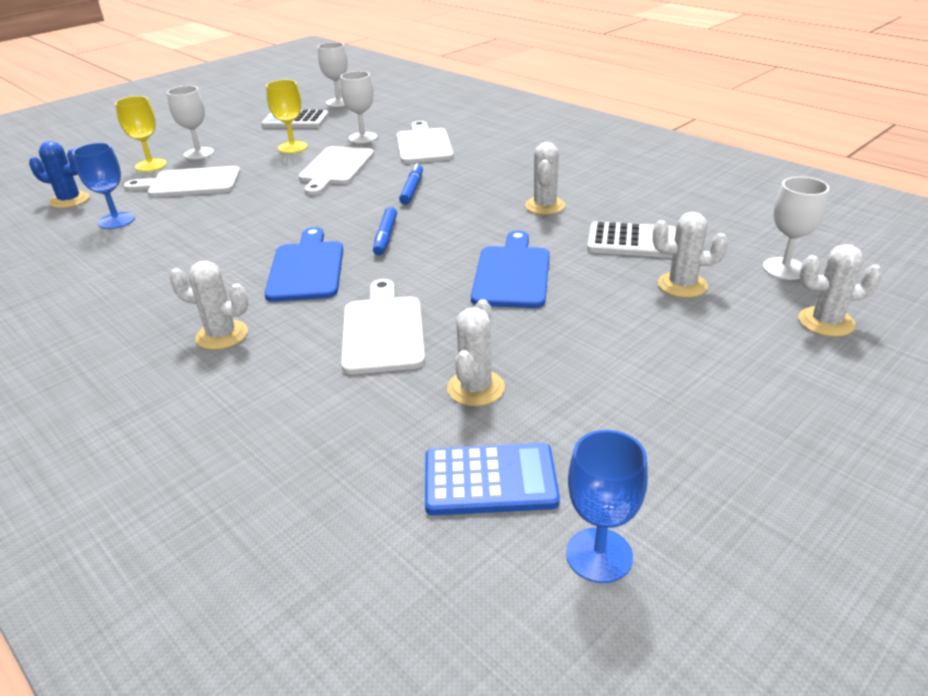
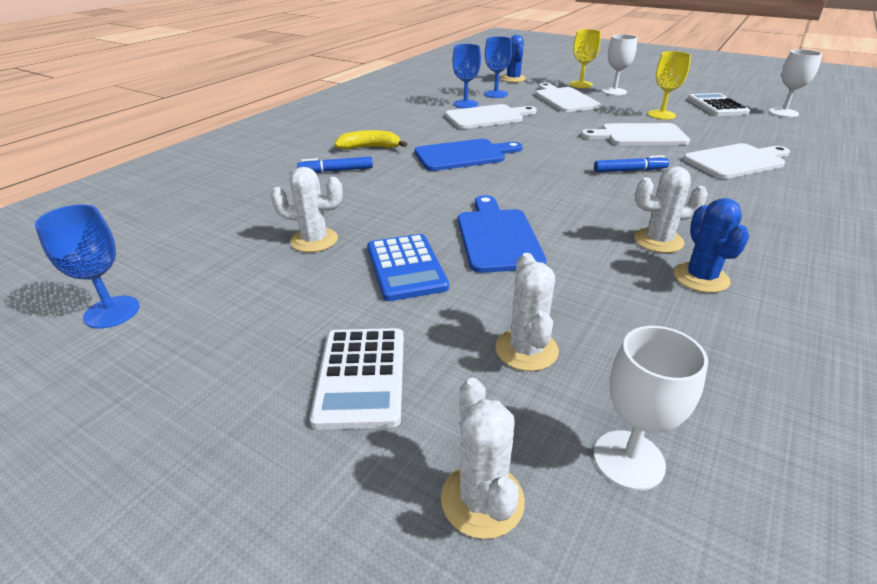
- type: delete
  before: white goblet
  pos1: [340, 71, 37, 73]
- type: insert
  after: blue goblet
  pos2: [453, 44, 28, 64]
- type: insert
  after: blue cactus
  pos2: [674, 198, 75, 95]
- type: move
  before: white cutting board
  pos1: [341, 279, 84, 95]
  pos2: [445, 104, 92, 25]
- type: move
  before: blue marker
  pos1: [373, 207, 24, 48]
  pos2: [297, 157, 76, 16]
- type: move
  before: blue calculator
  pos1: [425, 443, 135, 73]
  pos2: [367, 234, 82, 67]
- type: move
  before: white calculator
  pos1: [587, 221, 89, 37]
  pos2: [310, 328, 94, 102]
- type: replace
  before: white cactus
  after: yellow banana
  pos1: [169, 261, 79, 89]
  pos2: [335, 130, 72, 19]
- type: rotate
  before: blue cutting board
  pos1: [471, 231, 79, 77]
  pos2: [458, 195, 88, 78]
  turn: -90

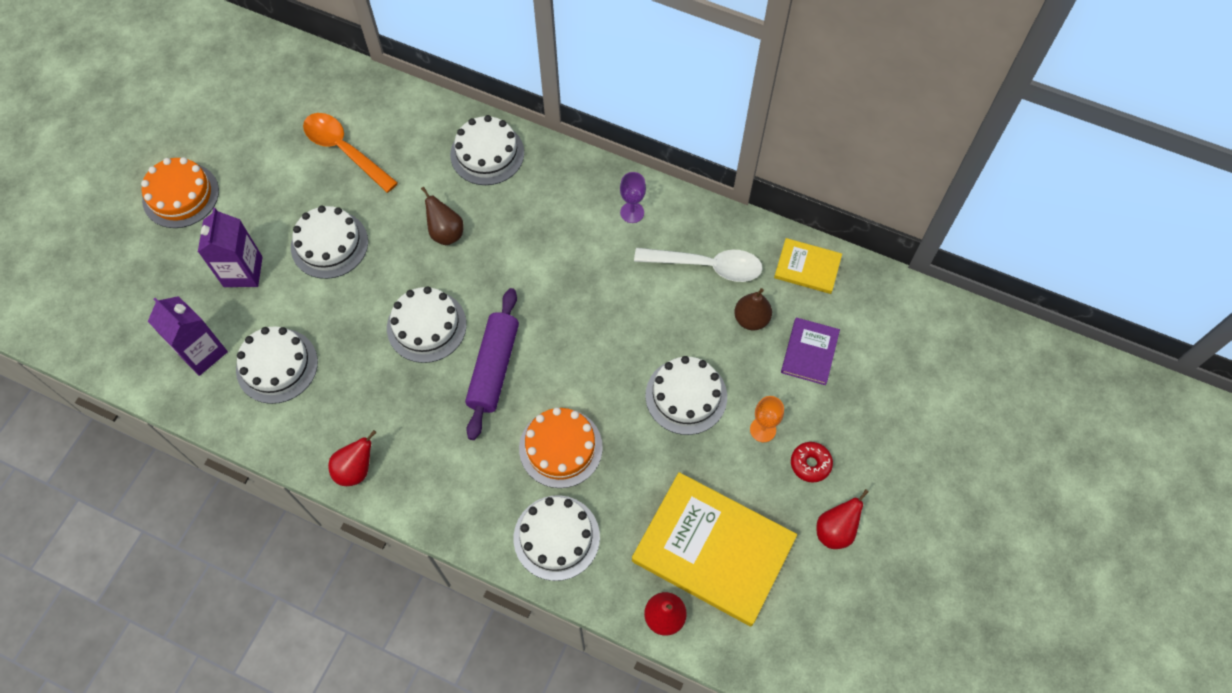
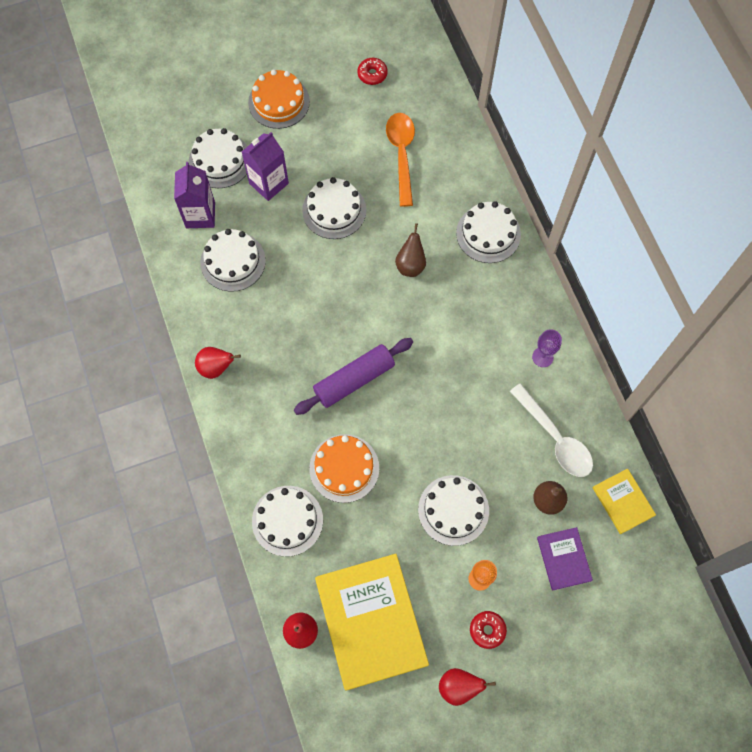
- type: insert
  after: red donut
  pos2: [357, 58, 31, 27]
- type: move
  before: white cake
  pos1: [387, 286, 80, 77]
  pos2: [189, 128, 59, 60]
- type: rotate
  before: purple book
  pos1: [781, 317, 59, 68]
  pos2: [537, 527, 56, 64]
  turn: -75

**What is being asked:** Give the data again exactly as written, with all pictures left out.

**Solution:**
- type: delete
  before: white goblet
  pos1: [340, 71, 37, 73]
- type: insert
  after: blue goblet
  pos2: [453, 44, 28, 64]
- type: insert
  after: blue cactus
  pos2: [674, 198, 75, 95]
- type: move
  before: white cutting board
  pos1: [341, 279, 84, 95]
  pos2: [445, 104, 92, 25]
- type: move
  before: blue marker
  pos1: [373, 207, 24, 48]
  pos2: [297, 157, 76, 16]
- type: move
  before: blue calculator
  pos1: [425, 443, 135, 73]
  pos2: [367, 234, 82, 67]
- type: move
  before: white calculator
  pos1: [587, 221, 89, 37]
  pos2: [310, 328, 94, 102]
- type: replace
  before: white cactus
  after: yellow banana
  pos1: [169, 261, 79, 89]
  pos2: [335, 130, 72, 19]
- type: rotate
  before: blue cutting board
  pos1: [471, 231, 79, 77]
  pos2: [458, 195, 88, 78]
  turn: -90

- type: insert
  after: red donut
  pos2: [357, 58, 31, 27]
- type: move
  before: white cake
  pos1: [387, 286, 80, 77]
  pos2: [189, 128, 59, 60]
- type: rotate
  before: purple book
  pos1: [781, 317, 59, 68]
  pos2: [537, 527, 56, 64]
  turn: -75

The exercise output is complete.